■ TASK INSTRUCTIONS
In the listing below, find the line holding "green cube: none" and the line holding "orange wallet: [332,114,392,159]". Write out those two lines and all lines between, exactly, and nothing more.

■ TASK DATA
——————

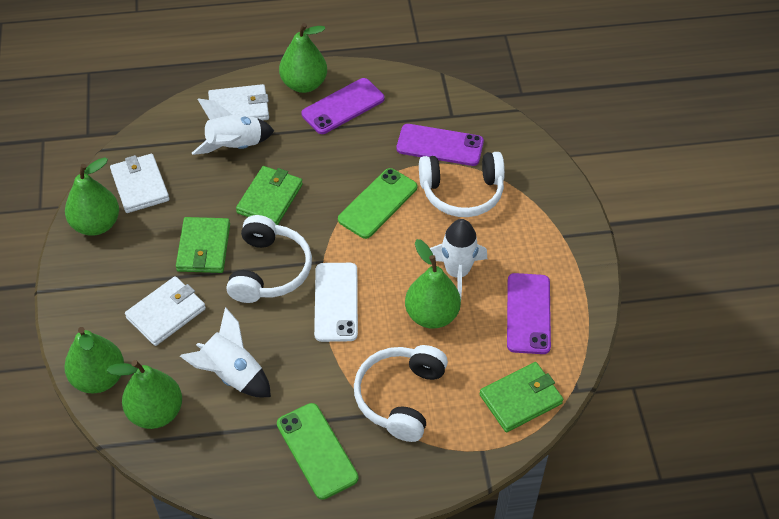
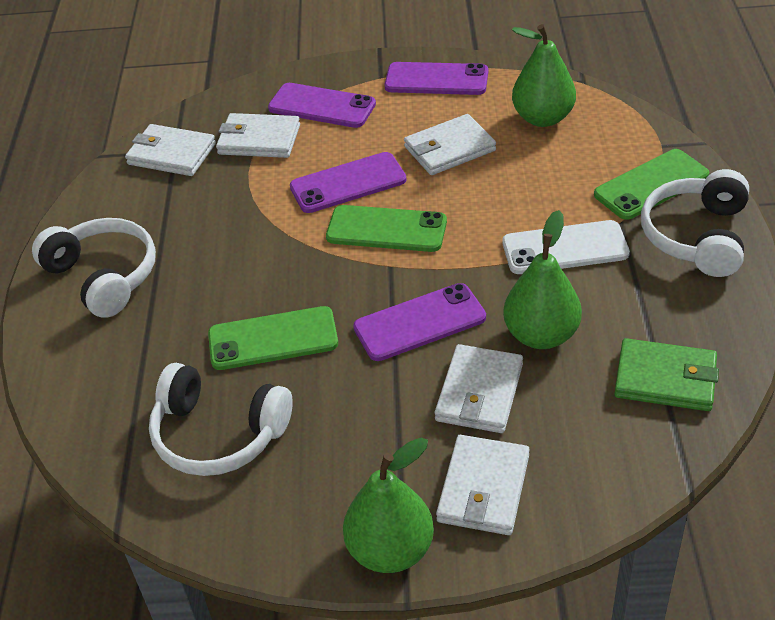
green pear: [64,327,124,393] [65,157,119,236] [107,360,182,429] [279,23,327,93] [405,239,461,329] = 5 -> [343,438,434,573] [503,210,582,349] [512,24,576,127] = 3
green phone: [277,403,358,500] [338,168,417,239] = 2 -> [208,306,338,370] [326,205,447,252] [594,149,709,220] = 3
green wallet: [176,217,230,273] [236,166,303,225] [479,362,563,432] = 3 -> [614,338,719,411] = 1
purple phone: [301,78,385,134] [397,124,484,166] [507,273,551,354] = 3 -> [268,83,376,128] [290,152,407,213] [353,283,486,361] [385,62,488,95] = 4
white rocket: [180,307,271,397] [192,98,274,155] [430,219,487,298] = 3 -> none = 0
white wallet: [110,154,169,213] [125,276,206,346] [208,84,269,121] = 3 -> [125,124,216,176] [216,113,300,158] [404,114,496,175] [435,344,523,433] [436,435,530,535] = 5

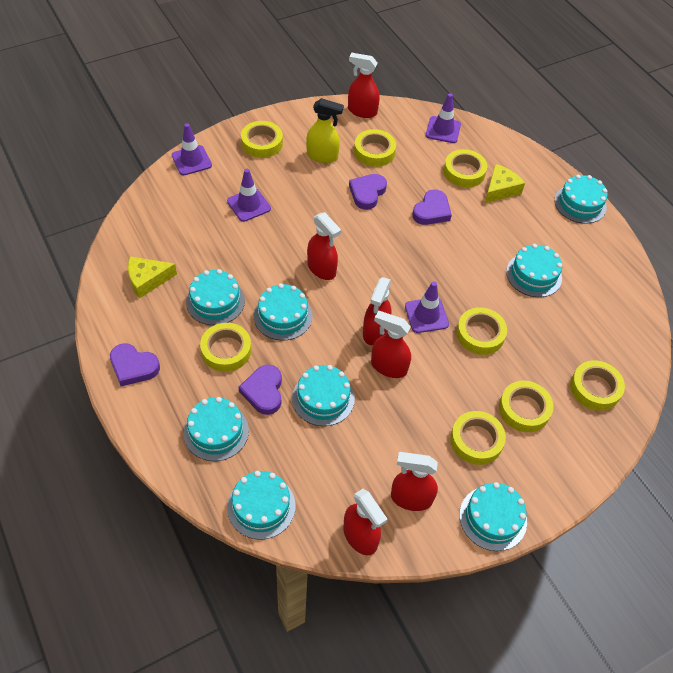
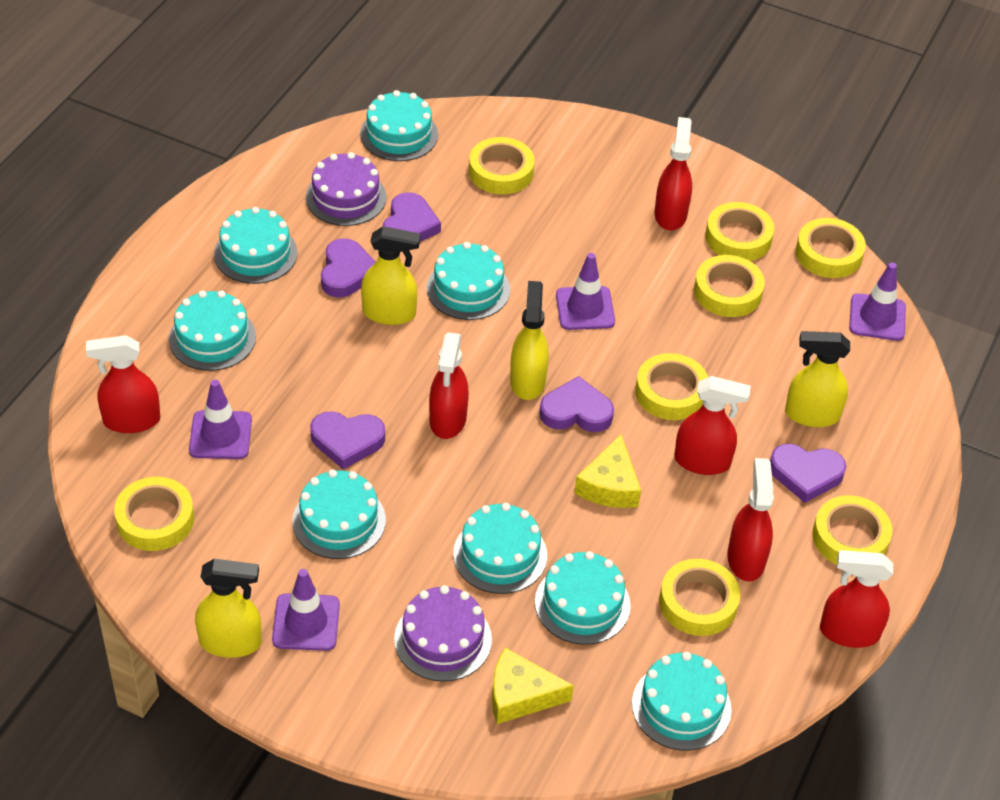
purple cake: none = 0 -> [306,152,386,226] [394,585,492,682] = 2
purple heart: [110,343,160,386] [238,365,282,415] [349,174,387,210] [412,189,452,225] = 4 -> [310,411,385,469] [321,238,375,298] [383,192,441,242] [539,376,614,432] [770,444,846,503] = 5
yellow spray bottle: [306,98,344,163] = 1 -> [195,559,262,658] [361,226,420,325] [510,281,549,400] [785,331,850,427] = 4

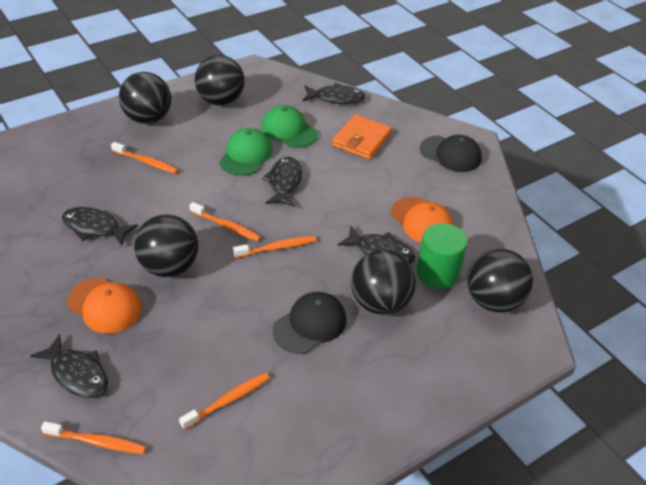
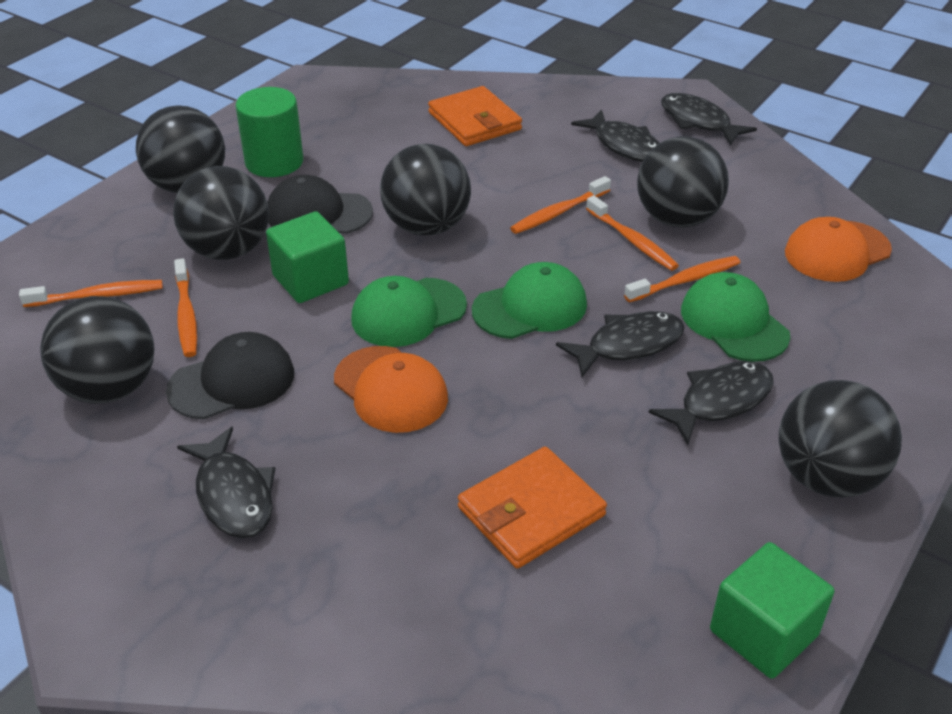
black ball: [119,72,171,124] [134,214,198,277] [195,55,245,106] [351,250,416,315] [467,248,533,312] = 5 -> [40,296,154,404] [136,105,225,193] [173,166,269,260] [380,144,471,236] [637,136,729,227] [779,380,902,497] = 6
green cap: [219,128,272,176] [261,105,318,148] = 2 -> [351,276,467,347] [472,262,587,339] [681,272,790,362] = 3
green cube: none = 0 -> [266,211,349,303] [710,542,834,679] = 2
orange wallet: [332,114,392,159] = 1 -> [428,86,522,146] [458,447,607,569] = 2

——————

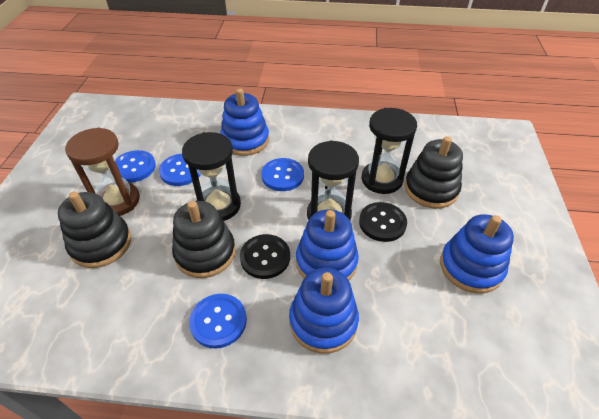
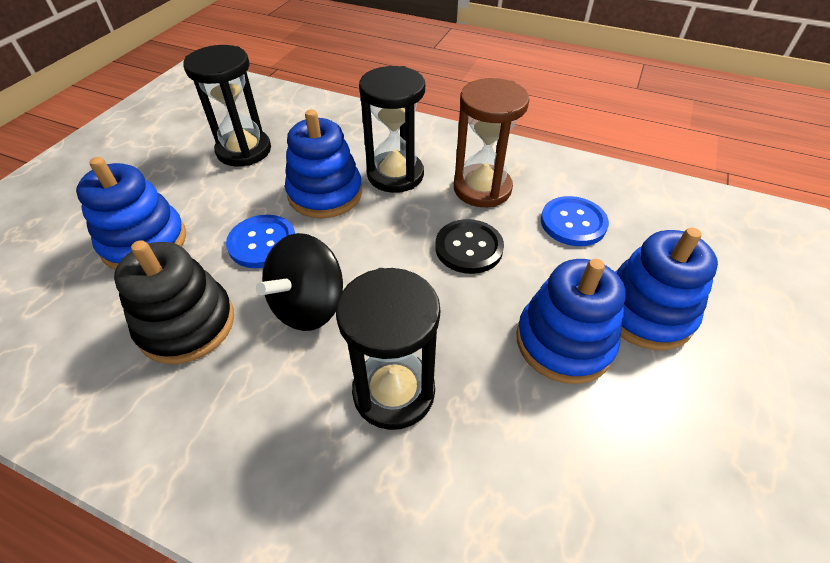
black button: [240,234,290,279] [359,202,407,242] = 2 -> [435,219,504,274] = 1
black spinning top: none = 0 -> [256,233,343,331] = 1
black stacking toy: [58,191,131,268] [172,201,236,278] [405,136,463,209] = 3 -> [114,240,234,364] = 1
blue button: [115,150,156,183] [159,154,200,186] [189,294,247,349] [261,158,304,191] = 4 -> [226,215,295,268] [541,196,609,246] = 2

——————

■ THE COMPLETED TASK
green cube: none = 0 -> [266,211,349,303] [710,542,834,679] = 2
orange wallet: [332,114,392,159] = 1 -> [428,86,522,146] [458,447,607,569] = 2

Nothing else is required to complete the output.